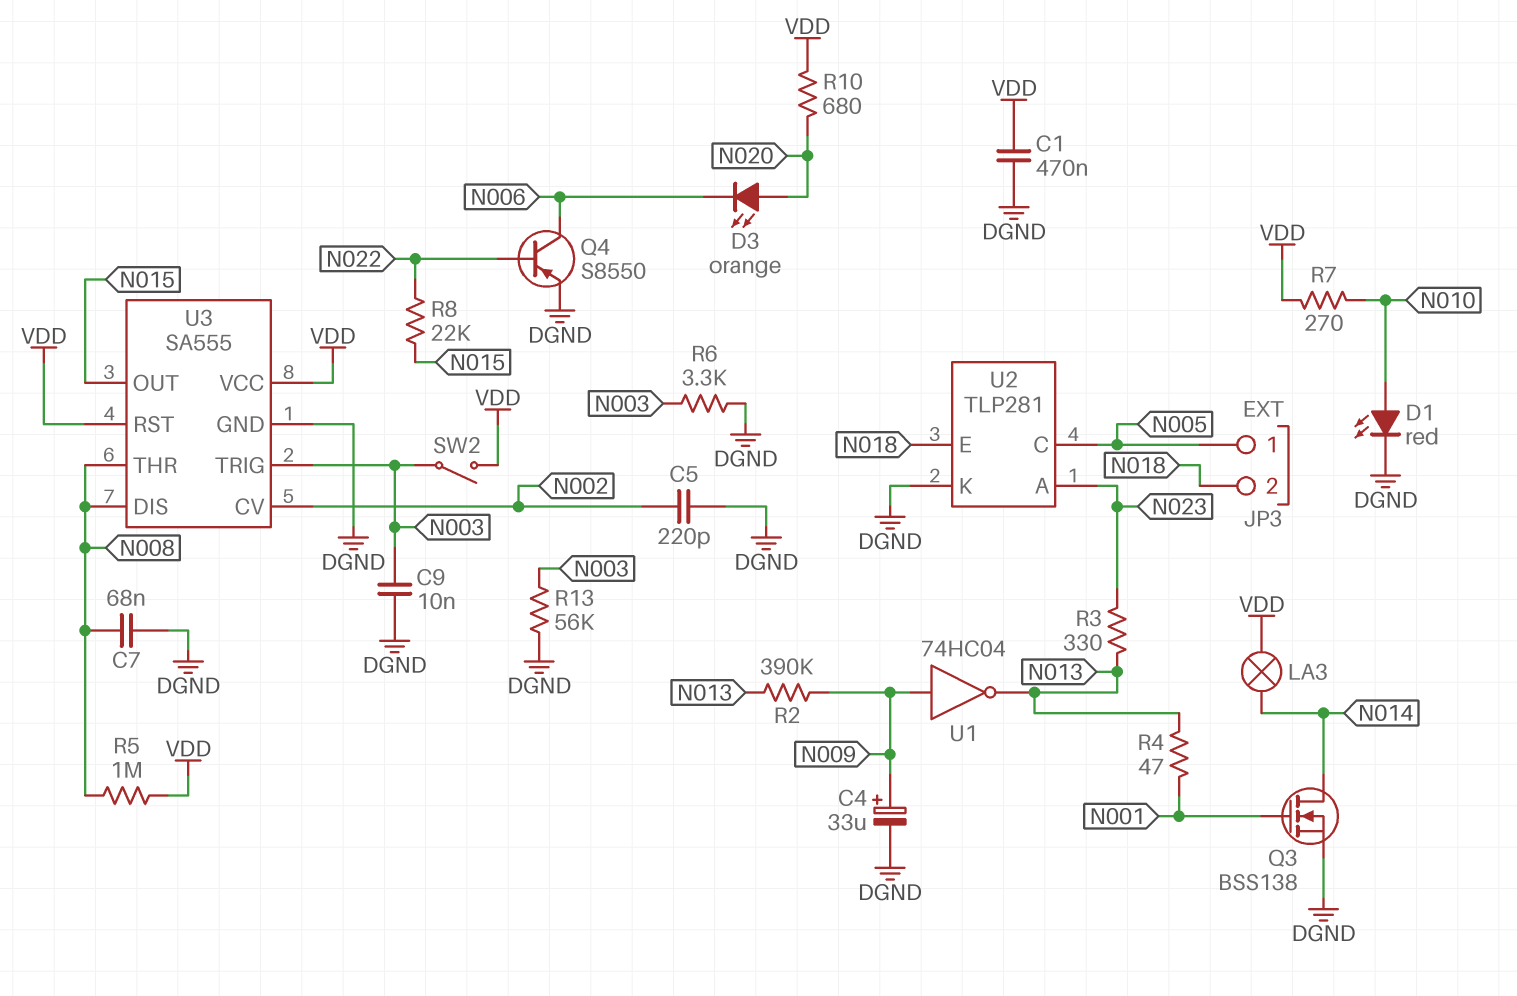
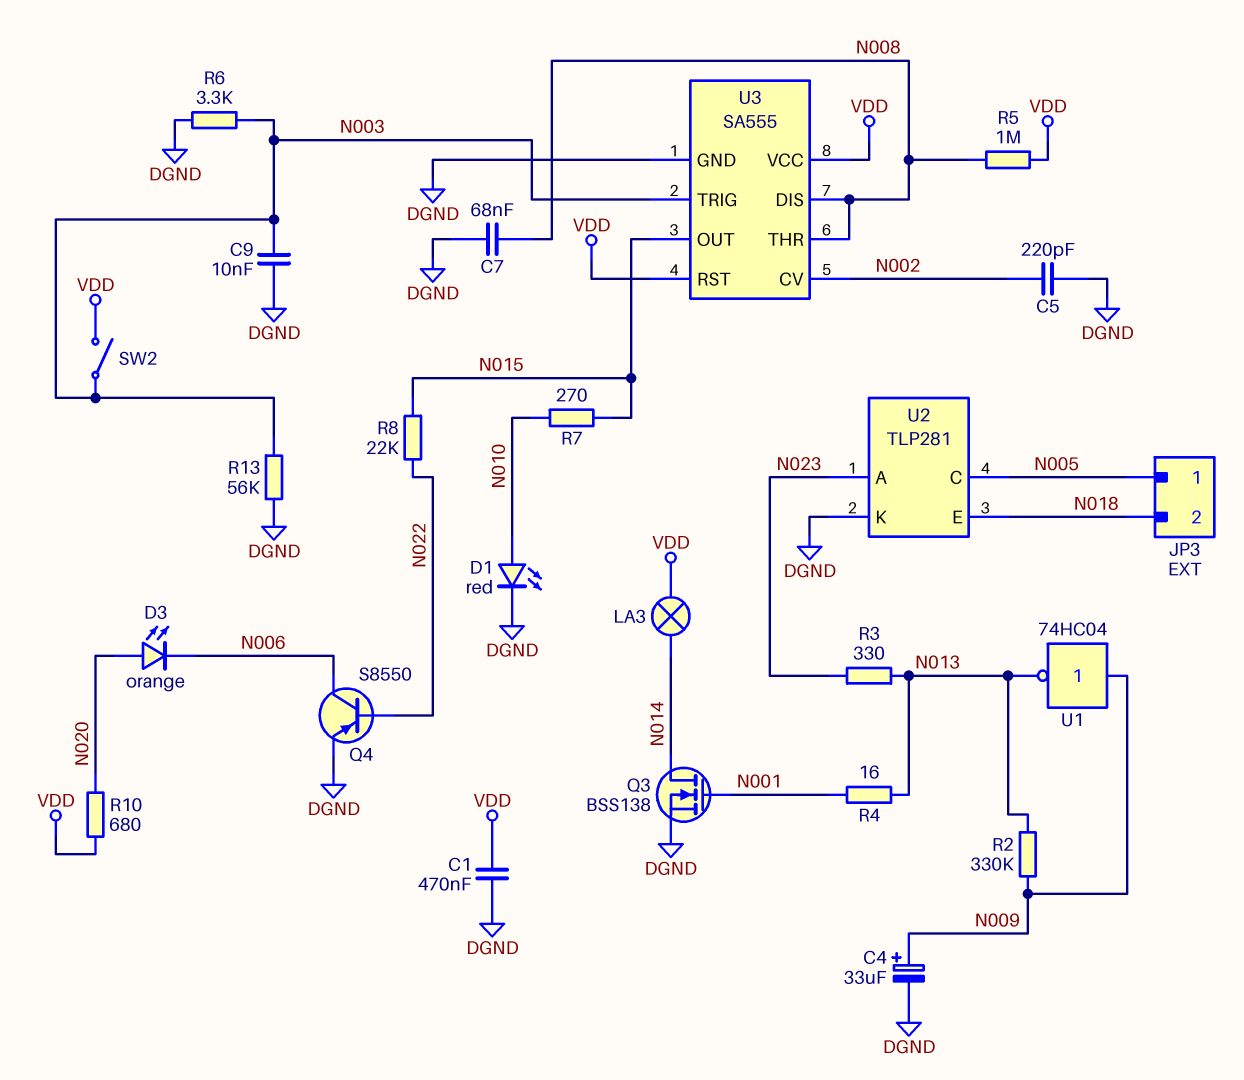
R2: 390k (N009, N013) -> 330k (N009, N013)
R4: 47 (N001, N013) -> 16 (N001, N013)
R7: 270 (N010, VDD) -> 270 (N010, N015)

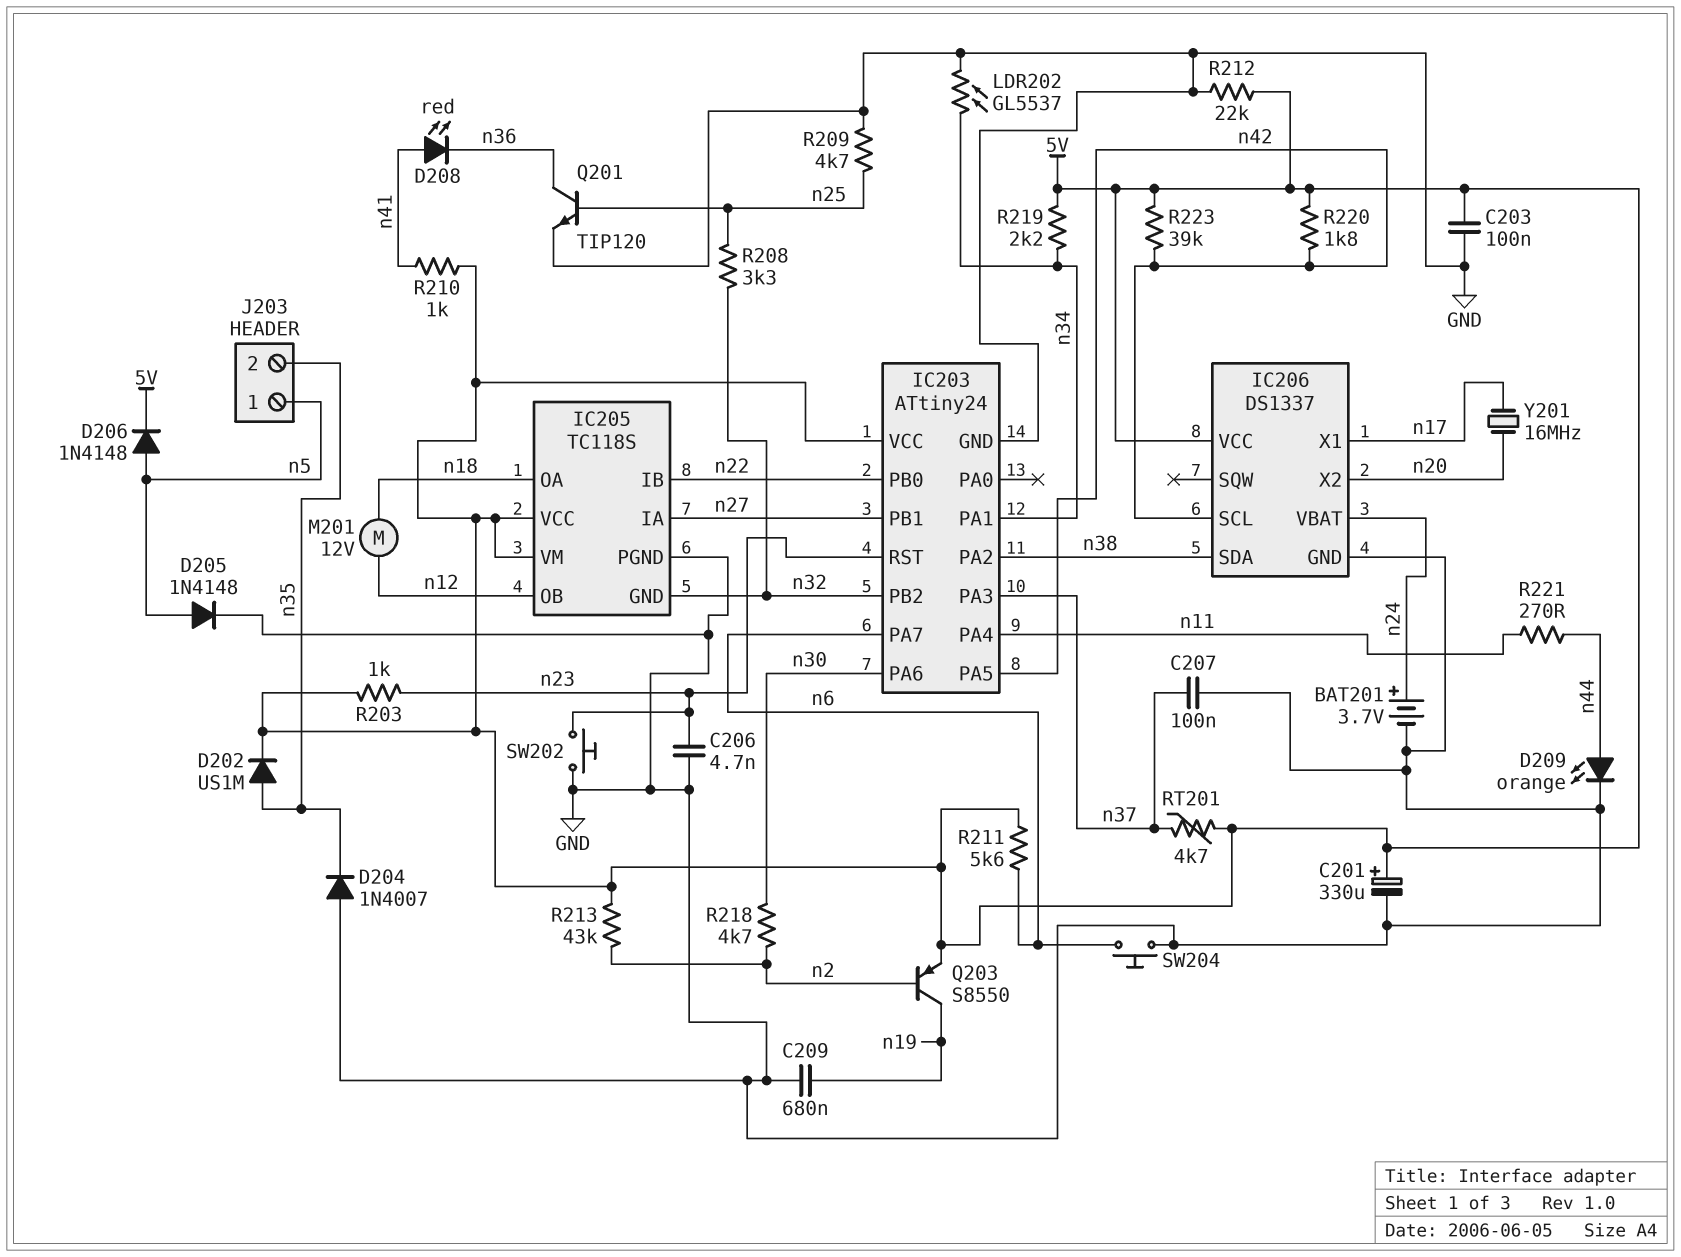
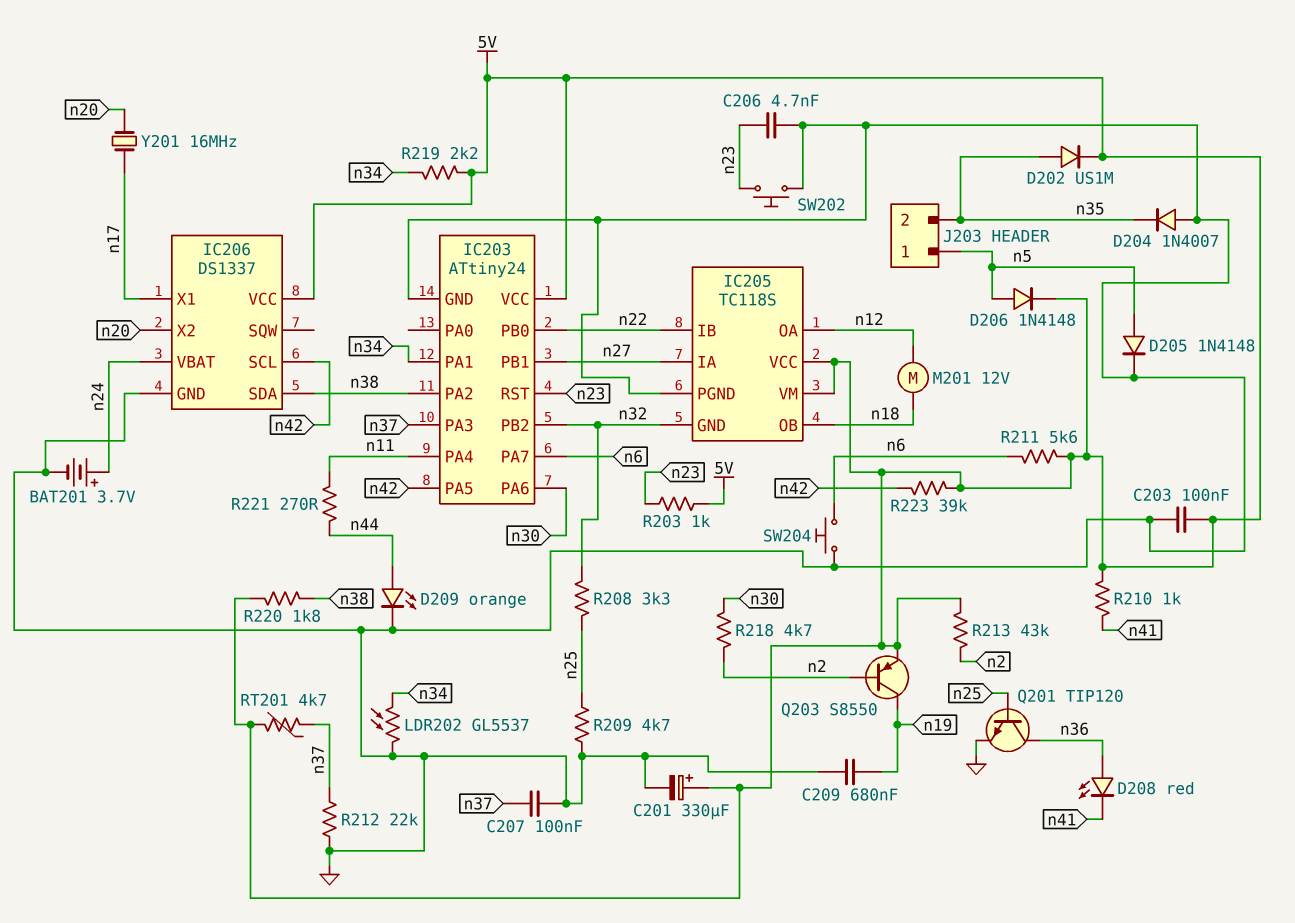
D208: LED red (A n41, K n36) -> LED red (A n36, K n41)
IC205 pin OA: n18 -> n12
IC205 pin OB: n12 -> n18
R212: 22k (5V, GND) -> 22k (GND, n37)
R220: 1.8k (5V, n42) -> 1.8k (5V, n38)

******************************

§ WORK ORDER
The data above must be given back verbatim, minus its images.

§ YOUR SOLUTION
R2: 390k (N009, N013) -> 330k (N009, N013)
R4: 47 (N001, N013) -> 16 (N001, N013)
R7: 270 (N010, VDD) -> 270 (N010, N015)

D208: LED red (A n41, K n36) -> LED red (A n36, K n41)
IC205 pin OA: n18 -> n12
IC205 pin OB: n12 -> n18
R212: 22k (5V, GND) -> 22k (GND, n37)
R220: 1.8k (5V, n42) -> 1.8k (5V, n38)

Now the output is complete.